Before-and-after object listings

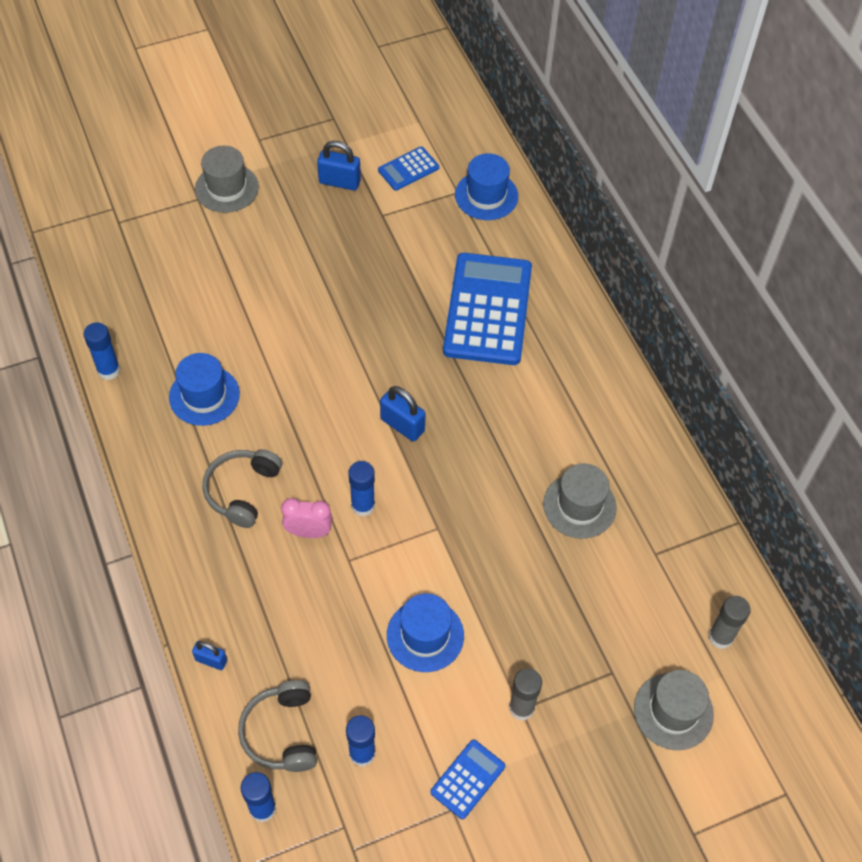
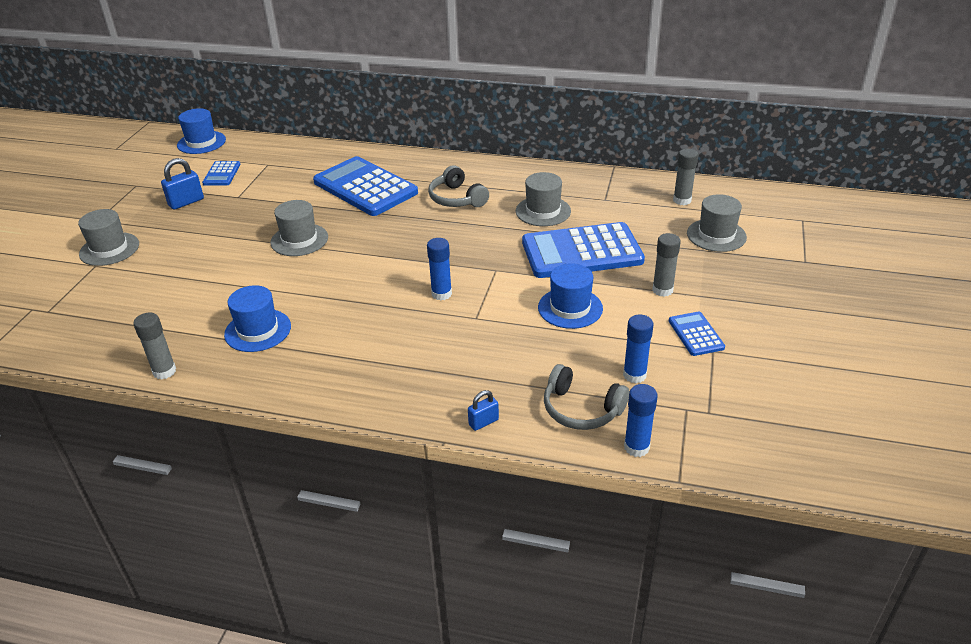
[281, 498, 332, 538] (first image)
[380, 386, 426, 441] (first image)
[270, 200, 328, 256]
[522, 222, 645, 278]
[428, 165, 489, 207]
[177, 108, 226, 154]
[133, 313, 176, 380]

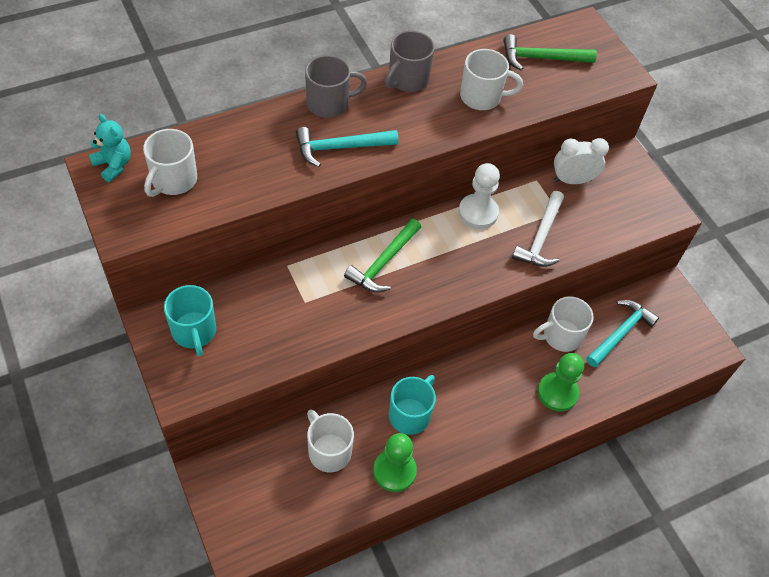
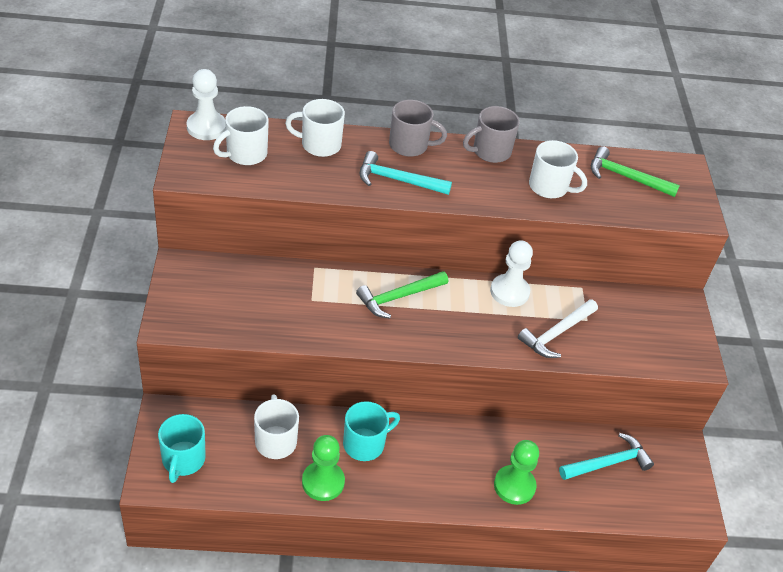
[554, 138, 609, 184] (first image)
[158, 414, 206, 483]
[285, 99, 345, 157]
[187, 69, 226, 140]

_What you are asked to do_. Your task is to retype, exactly and only, the lines from the line holding "[133, 313, 176, 380]" through the final line of the data above, with both ends kept. Drop the pictures.

_Response_.
[133, 313, 176, 380]

[554, 138, 609, 184] (first image)
[158, 414, 206, 483]
[285, 99, 345, 157]
[187, 69, 226, 140]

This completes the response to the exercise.